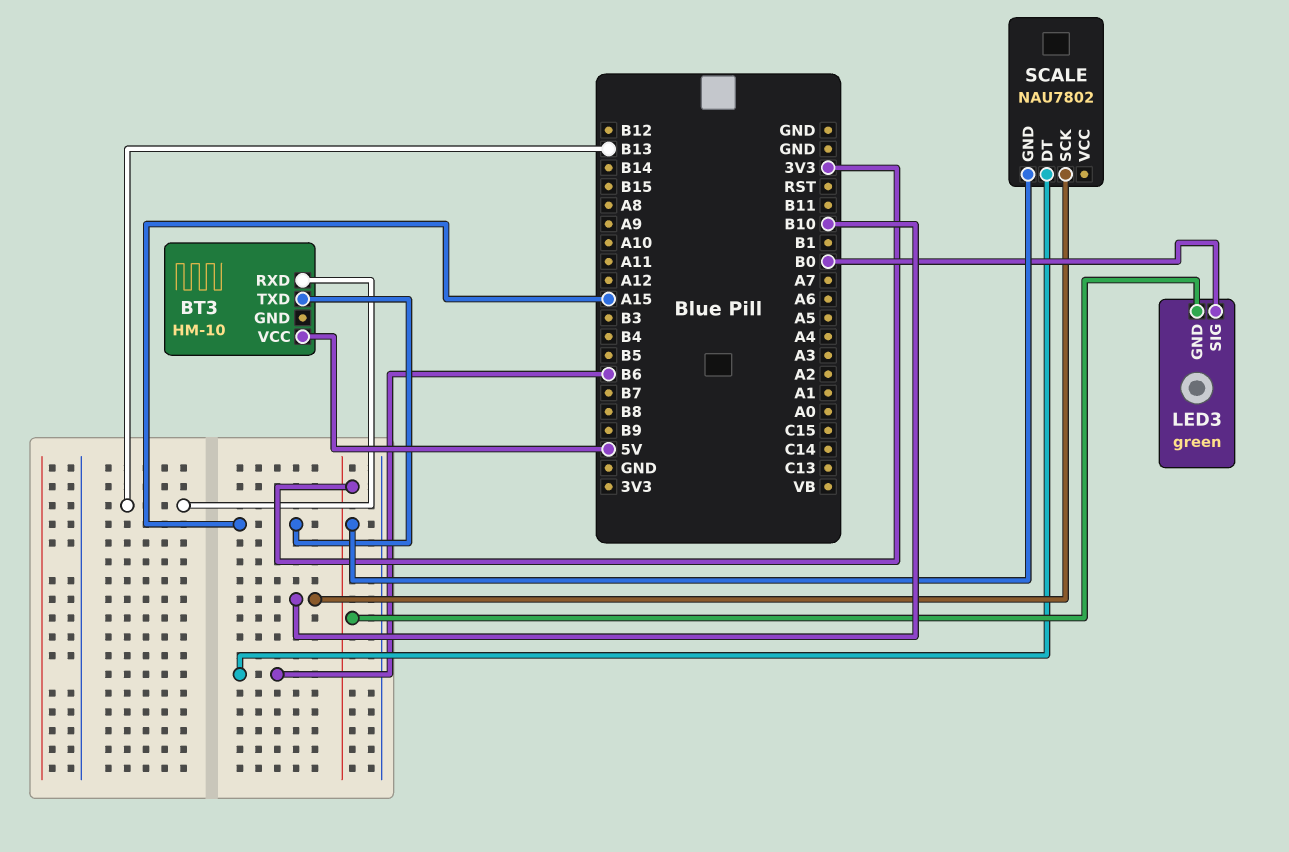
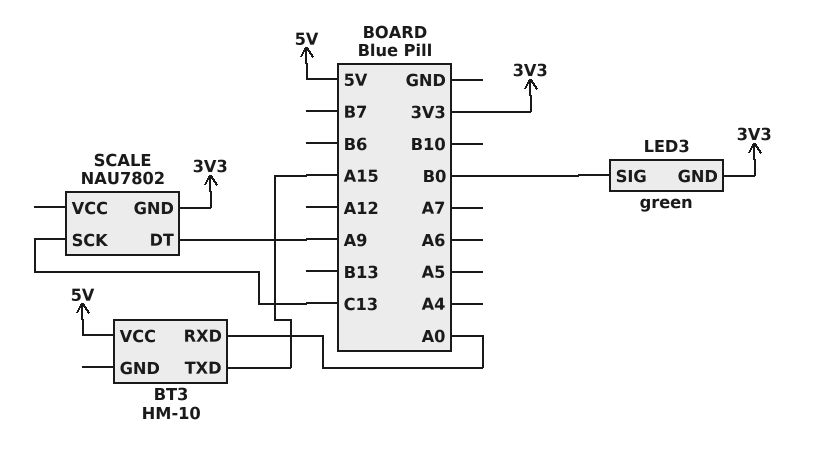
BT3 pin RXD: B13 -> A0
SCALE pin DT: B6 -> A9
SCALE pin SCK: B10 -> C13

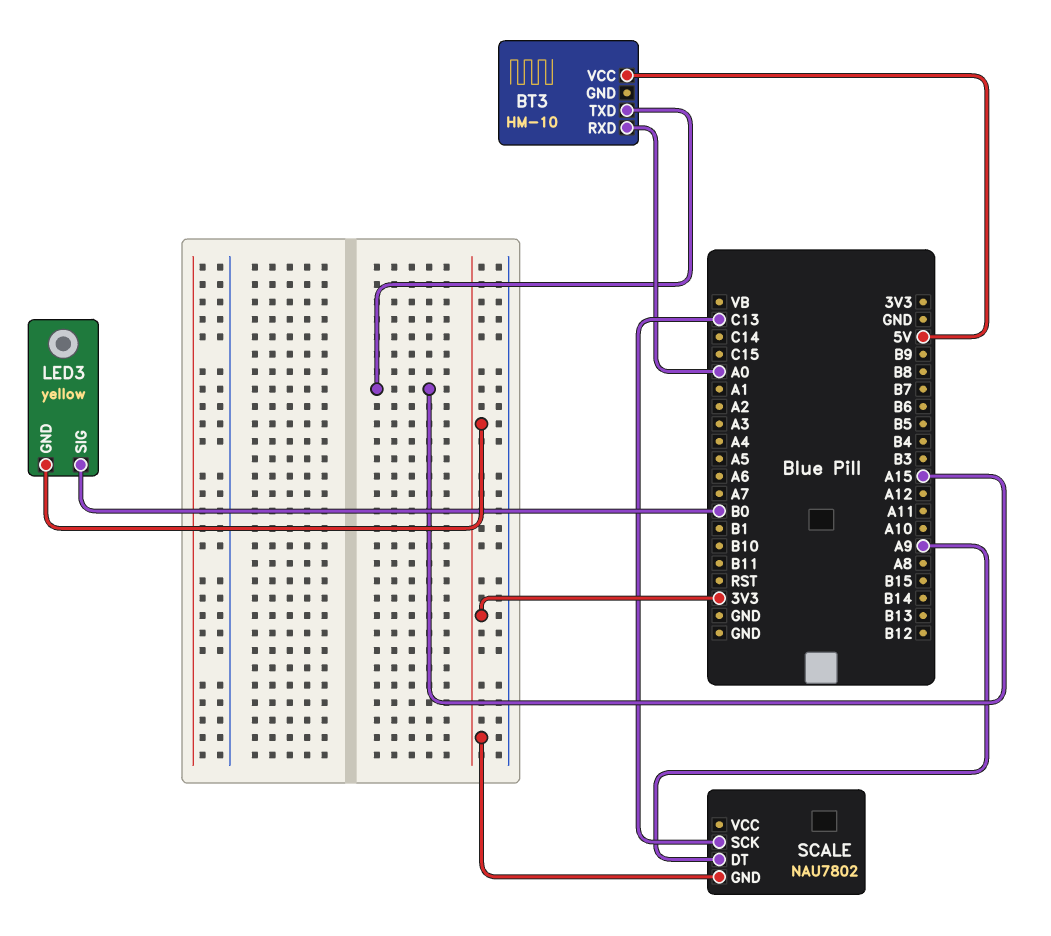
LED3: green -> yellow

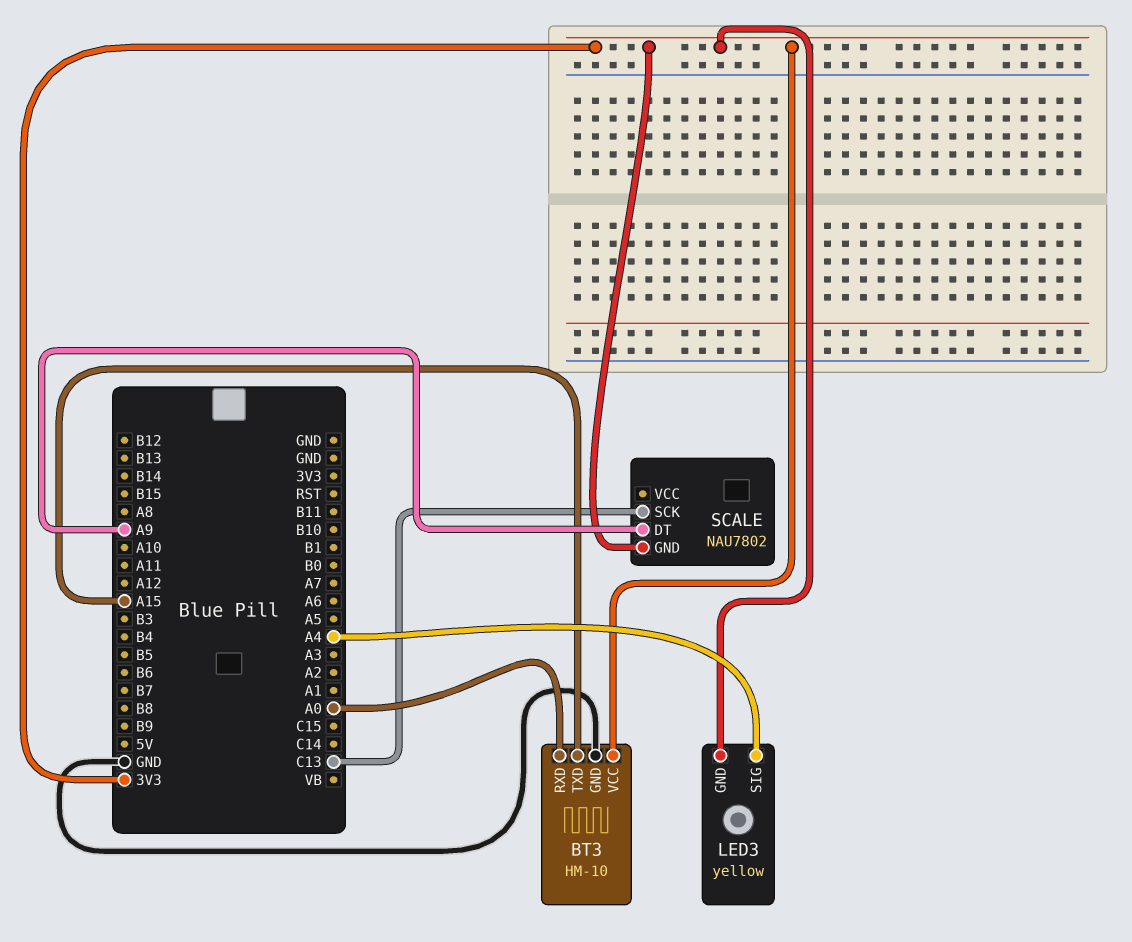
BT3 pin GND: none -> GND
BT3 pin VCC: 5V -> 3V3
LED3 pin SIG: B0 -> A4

### Brief
Retype the data above exactly; pictures are not part of the copy.

### Solution for this problem
BT3 pin RXD: B13 -> A0
SCALE pin DT: B6 -> A9
SCALE pin SCK: B10 -> C13

LED3: green -> yellow

BT3 pin GND: none -> GND
BT3 pin VCC: 5V -> 3V3
LED3 pin SIG: B0 -> A4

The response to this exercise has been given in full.